*Records*:

^^^^

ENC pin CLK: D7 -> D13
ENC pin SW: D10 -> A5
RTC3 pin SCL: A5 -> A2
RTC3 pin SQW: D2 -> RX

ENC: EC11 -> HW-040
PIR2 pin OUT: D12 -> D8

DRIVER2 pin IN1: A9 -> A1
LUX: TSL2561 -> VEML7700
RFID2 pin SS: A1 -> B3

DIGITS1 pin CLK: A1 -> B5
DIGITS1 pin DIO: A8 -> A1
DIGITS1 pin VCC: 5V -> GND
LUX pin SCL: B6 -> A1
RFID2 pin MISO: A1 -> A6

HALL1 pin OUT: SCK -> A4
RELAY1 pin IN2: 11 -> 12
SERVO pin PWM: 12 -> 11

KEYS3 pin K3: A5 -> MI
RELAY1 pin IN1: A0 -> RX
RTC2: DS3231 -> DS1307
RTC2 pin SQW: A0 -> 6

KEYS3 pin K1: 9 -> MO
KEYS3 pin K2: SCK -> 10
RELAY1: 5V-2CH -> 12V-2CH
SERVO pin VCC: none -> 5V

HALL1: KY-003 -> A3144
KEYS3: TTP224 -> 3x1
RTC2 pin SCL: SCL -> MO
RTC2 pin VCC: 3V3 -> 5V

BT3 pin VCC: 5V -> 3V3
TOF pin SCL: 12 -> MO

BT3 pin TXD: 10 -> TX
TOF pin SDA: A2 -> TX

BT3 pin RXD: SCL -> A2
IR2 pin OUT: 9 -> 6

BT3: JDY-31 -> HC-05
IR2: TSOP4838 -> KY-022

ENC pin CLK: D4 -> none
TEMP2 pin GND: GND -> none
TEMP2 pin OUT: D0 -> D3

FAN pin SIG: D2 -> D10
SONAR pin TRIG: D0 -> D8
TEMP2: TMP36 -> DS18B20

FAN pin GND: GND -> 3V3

^^^^

*Exercise*: Please give the number of lines in the entries above that hold "SERVO", with no other words.

*Output*: 2